◆ Your assignment ◆
The output must be the data, printed exactly as written.

◆ Excerpted data ◆
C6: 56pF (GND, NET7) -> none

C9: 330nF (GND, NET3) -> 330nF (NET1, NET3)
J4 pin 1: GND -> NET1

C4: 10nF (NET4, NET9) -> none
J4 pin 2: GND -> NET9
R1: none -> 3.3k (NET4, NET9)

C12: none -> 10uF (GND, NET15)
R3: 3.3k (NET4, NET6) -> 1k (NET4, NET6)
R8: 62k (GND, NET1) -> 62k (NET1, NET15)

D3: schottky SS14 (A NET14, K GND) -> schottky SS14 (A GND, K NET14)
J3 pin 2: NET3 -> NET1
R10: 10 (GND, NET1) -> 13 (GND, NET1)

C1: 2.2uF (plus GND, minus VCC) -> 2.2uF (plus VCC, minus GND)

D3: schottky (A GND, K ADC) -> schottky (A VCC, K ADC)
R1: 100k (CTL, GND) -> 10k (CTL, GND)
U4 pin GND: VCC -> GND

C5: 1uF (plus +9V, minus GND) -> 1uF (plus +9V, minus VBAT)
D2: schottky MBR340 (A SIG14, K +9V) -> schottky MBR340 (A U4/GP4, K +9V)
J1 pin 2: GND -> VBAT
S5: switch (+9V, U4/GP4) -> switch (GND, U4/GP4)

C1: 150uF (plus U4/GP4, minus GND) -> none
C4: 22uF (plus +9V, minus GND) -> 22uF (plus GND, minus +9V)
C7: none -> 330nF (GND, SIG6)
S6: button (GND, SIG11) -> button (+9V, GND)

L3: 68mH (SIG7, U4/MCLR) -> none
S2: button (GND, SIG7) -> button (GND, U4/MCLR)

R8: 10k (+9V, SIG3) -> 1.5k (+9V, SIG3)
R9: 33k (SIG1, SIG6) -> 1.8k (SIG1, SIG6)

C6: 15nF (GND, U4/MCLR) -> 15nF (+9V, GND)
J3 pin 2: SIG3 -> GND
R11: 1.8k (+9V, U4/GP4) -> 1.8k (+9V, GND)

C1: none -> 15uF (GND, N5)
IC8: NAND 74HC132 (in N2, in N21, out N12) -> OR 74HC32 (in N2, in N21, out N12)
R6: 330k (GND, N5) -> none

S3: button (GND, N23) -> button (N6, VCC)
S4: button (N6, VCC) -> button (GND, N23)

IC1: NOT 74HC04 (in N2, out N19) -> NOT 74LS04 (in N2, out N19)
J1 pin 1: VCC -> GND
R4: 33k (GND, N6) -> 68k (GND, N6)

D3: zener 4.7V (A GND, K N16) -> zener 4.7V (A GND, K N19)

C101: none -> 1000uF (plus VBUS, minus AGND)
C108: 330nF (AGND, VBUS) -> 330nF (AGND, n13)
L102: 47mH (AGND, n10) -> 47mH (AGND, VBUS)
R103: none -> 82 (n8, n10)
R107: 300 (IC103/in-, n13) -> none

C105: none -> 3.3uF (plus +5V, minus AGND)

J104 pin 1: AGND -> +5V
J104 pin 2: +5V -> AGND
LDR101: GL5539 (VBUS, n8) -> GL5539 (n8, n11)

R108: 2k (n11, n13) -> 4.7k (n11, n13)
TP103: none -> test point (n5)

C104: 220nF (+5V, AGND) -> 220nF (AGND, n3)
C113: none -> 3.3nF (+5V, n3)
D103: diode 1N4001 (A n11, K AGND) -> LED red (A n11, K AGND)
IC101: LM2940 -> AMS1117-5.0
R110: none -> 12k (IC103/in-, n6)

◆ Output of the exercise ◆
C6: 56pF (GND, NET7) -> none

C9: 330nF (GND, NET3) -> 330nF (NET1, NET3)
J4 pin 1: GND -> NET1

C4: 10nF (NET4, NET9) -> none
J4 pin 2: GND -> NET9
R1: none -> 3.3k (NET4, NET9)

C12: none -> 10uF (GND, NET15)
R3: 3.3k (NET4, NET6) -> 1k (NET4, NET6)
R8: 62k (GND, NET1) -> 62k (NET1, NET15)

D3: schottky SS14 (A NET14, K GND) -> schottky SS14 (A GND, K NET14)
J3 pin 2: NET3 -> NET1
R10: 10 (GND, NET1) -> 13 (GND, NET1)

C1: 2.2uF (plus GND, minus VCC) -> 2.2uF (plus VCC, minus GND)

D3: schottky (A GND, K ADC) -> schottky (A VCC, K ADC)
R1: 100k (CTL, GND) -> 10k (CTL, GND)
U4 pin GND: VCC -> GND

C5: 1uF (plus +9V, minus GND) -> 1uF (plus +9V, minus VBAT)
D2: schottky MBR340 (A SIG14, K +9V) -> schottky MBR340 (A U4/GP4, K +9V)
J1 pin 2: GND -> VBAT
S5: switch (+9V, U4/GP4) -> switch (GND, U4/GP4)

C1: 150uF (plus U4/GP4, minus GND) -> none
C4: 22uF (plus +9V, minus GND) -> 22uF (plus GND, minus +9V)
C7: none -> 330nF (GND, SIG6)
S6: button (GND, SIG11) -> button (+9V, GND)

L3: 68mH (SIG7, U4/MCLR) -> none
S2: button (GND, SIG7) -> button (GND, U4/MCLR)

R8: 10k (+9V, SIG3) -> 1.5k (+9V, SIG3)
R9: 33k (SIG1, SIG6) -> 1.8k (SIG1, SIG6)

C6: 15nF (GND, U4/MCLR) -> 15nF (+9V, GND)
J3 pin 2: SIG3 -> GND
R11: 1.8k (+9V, U4/GP4) -> 1.8k (+9V, GND)

C1: none -> 15uF (GND, N5)
IC8: NAND 74HC132 (in N2, in N21, out N12) -> OR 74HC32 (in N2, in N21, out N12)
R6: 330k (GND, N5) -> none

S3: button (GND, N23) -> button (N6, VCC)
S4: button (N6, VCC) -> button (GND, N23)

IC1: NOT 74HC04 (in N2, out N19) -> NOT 74LS04 (in N2, out N19)
J1 pin 1: VCC -> GND
R4: 33k (GND, N6) -> 68k (GND, N6)

D3: zener 4.7V (A GND, K N16) -> zener 4.7V (A GND, K N19)

C101: none -> 1000uF (plus VBUS, minus AGND)
C108: 330nF (AGND, VBUS) -> 330nF (AGND, n13)
L102: 47mH (AGND, n10) -> 47mH (AGND, VBUS)
R103: none -> 82 (n8, n10)
R107: 300 (IC103/in-, n13) -> none

C105: none -> 3.3uF (plus +5V, minus AGND)

J104 pin 1: AGND -> +5V
J104 pin 2: +5V -> AGND
LDR101: GL5539 (VBUS, n8) -> GL5539 (n8, n11)

R108: 2k (n11, n13) -> 4.7k (n11, n13)
TP103: none -> test point (n5)

C104: 220nF (+5V, AGND) -> 220nF (AGND, n3)
C113: none -> 3.3nF (+5V, n3)
D103: diode 1N4001 (A n11, K AGND) -> LED red (A n11, K AGND)
IC101: LM2940 -> AMS1117-5.0
R110: none -> 12k (IC103/in-, n6)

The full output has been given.